ASSIGNMENT - What you return must be an exact copy of the lines in the listing below between the line holding "(689, 374) = (399, 184): purple" and the line holding "(661, 383) = (381, 472): turquoise", inclusive, and nothing more.

RECORD EXCERPTS -
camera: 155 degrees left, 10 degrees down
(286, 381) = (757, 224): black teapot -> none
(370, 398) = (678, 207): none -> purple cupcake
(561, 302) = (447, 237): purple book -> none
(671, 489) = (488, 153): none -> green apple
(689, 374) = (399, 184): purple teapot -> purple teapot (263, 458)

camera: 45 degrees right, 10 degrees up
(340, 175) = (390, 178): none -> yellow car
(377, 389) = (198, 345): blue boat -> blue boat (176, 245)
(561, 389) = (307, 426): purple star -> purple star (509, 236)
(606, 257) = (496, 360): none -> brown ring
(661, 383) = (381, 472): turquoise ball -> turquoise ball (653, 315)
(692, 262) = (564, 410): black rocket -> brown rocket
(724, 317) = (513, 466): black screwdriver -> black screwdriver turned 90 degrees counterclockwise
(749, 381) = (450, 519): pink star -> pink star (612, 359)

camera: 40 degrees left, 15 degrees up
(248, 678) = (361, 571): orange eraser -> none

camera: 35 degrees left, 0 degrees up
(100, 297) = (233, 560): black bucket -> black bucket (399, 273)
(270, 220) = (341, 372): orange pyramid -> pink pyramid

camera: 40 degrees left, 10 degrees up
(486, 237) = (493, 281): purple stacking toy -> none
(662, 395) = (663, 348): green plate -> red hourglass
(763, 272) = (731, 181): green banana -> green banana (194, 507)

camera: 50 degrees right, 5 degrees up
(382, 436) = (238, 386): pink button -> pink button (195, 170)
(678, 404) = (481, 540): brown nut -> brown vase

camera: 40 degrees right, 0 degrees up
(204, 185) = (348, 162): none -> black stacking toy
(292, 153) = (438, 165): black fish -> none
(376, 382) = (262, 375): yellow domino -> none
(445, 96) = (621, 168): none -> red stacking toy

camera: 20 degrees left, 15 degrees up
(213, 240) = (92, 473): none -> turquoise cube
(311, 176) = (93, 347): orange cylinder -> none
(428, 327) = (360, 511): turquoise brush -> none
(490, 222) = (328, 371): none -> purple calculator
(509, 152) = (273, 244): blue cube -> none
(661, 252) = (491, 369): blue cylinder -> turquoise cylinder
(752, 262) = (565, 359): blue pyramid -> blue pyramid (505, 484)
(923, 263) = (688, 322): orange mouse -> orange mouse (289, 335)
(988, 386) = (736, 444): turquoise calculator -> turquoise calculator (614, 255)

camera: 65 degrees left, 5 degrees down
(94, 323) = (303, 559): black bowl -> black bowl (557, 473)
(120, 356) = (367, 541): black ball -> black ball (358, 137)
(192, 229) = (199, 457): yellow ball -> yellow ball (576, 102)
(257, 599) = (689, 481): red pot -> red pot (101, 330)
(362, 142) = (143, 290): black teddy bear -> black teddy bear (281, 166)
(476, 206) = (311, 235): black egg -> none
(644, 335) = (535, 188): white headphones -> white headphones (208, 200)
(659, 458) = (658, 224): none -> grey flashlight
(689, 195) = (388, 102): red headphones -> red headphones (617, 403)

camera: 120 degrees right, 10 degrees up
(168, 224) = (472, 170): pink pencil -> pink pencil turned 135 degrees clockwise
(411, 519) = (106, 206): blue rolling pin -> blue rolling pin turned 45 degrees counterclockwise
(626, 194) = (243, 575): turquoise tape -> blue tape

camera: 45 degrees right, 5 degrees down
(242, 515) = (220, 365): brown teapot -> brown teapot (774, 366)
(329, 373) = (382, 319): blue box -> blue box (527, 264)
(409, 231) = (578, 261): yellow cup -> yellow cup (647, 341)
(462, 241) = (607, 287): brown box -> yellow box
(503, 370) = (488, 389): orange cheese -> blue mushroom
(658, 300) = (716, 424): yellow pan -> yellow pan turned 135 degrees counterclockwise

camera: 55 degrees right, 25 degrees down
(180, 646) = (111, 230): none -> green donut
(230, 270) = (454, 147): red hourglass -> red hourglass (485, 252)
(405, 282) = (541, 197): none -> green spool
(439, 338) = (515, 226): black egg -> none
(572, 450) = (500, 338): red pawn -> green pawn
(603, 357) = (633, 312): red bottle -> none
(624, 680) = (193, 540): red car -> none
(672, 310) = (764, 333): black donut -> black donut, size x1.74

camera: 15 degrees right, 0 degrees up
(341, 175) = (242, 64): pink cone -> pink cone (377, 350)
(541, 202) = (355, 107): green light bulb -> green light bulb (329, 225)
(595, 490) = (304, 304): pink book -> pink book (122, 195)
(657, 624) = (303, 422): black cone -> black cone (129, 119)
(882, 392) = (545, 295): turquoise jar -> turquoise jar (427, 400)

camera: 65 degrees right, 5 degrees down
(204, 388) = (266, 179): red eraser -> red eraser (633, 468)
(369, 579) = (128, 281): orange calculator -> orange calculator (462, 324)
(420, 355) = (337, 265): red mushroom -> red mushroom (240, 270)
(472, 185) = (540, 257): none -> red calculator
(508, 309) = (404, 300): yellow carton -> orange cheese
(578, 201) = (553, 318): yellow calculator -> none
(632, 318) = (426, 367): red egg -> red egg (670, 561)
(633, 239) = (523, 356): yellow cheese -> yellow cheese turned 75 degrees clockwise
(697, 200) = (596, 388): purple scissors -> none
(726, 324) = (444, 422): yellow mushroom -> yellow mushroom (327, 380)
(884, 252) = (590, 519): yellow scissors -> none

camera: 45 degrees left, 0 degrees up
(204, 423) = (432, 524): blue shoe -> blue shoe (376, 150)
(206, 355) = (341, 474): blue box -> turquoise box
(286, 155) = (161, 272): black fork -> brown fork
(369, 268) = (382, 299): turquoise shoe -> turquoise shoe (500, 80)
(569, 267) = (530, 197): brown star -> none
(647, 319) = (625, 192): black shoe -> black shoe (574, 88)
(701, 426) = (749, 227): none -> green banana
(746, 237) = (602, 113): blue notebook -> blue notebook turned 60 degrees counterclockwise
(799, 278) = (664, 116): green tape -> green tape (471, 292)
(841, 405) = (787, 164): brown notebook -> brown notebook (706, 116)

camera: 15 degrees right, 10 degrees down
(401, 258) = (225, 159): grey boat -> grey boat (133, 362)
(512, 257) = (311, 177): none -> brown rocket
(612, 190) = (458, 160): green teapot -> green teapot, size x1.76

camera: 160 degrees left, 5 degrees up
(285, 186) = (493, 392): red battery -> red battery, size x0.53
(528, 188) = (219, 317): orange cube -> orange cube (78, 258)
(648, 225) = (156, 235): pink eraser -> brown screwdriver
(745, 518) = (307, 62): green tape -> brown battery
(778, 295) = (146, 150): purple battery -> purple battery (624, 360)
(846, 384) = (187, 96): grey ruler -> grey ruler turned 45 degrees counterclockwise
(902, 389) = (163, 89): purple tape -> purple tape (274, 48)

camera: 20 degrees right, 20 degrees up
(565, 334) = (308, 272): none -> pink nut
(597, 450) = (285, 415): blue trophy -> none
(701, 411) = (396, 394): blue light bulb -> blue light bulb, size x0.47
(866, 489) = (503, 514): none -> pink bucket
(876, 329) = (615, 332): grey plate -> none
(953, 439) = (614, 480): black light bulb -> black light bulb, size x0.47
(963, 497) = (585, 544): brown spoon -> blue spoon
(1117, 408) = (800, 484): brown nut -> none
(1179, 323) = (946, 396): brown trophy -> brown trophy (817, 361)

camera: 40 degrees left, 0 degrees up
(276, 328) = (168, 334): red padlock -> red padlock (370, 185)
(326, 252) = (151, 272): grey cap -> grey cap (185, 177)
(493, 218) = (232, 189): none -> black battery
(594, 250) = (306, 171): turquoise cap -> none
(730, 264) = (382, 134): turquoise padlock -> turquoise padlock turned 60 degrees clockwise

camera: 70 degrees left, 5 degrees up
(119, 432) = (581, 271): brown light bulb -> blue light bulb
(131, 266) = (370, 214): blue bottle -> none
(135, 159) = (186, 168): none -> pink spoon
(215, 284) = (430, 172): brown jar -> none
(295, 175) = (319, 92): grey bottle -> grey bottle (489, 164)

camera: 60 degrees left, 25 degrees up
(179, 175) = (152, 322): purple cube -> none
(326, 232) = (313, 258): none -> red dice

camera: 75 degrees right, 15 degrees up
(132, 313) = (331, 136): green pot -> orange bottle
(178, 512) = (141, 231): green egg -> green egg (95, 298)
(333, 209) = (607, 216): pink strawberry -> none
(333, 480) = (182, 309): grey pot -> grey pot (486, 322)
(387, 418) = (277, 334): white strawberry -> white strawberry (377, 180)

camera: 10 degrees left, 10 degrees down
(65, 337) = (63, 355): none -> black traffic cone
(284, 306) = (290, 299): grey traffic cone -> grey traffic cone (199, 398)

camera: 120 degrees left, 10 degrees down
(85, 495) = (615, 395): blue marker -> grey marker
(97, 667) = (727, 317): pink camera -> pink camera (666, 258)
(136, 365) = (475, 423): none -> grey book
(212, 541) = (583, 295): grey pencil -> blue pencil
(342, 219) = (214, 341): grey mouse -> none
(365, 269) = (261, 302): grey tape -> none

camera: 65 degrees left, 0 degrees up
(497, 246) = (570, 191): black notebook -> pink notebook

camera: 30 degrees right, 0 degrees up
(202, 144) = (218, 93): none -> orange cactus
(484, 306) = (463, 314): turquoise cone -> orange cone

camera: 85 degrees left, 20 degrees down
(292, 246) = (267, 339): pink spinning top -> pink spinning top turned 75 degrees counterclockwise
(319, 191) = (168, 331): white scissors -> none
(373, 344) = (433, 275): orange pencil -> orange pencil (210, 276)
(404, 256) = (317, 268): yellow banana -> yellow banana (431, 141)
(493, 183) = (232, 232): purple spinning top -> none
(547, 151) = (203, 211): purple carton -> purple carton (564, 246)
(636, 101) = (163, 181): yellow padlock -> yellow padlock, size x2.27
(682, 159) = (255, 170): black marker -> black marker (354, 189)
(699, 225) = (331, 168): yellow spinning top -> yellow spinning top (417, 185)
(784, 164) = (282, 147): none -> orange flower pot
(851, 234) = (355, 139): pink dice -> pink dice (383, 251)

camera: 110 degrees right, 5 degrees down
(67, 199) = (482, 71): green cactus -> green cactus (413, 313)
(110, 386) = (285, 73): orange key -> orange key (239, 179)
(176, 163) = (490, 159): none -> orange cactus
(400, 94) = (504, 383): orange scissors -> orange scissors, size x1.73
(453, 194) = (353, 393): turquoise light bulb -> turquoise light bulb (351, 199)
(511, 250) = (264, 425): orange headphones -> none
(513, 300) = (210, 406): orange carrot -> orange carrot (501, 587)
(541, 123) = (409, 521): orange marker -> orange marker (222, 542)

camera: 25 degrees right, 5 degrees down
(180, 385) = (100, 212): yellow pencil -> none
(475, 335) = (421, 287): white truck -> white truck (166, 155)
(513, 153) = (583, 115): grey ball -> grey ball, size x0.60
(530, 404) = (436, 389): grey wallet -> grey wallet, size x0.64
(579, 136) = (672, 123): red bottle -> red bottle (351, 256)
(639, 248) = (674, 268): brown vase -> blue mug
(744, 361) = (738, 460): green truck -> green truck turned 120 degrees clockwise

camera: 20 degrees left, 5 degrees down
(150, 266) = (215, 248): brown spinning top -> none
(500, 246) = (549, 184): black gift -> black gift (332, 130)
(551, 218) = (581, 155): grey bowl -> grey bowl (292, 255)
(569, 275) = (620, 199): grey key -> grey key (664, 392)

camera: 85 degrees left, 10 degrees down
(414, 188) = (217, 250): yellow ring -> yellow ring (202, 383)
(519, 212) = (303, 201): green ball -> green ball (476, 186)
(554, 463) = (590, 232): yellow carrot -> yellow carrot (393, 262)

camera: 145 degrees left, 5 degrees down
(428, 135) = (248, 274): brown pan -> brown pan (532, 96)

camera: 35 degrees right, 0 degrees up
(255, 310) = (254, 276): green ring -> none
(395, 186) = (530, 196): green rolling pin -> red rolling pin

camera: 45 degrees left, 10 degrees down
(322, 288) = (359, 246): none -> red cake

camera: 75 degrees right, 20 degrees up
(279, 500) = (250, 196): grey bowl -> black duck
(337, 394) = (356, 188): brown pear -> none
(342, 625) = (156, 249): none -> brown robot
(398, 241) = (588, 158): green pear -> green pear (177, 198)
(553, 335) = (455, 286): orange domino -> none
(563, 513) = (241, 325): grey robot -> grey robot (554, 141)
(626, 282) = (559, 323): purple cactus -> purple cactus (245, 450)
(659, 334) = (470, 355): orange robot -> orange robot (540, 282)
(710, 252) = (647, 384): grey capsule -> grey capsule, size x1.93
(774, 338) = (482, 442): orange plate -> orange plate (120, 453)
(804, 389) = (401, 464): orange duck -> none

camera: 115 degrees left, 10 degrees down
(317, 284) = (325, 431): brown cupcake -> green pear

REPLY TO THE TASK -
(689, 374) = (399, 184): purple teapot -> purple teapot (263, 458)

camera: 45 degrees right, 10 degrees up
(340, 175) = (390, 178): none -> yellow car
(377, 389) = (198, 345): blue boat -> blue boat (176, 245)
(561, 389) = (307, 426): purple star -> purple star (509, 236)
(606, 257) = (496, 360): none -> brown ring
(661, 383) = (381, 472): turquoise ball -> turquoise ball (653, 315)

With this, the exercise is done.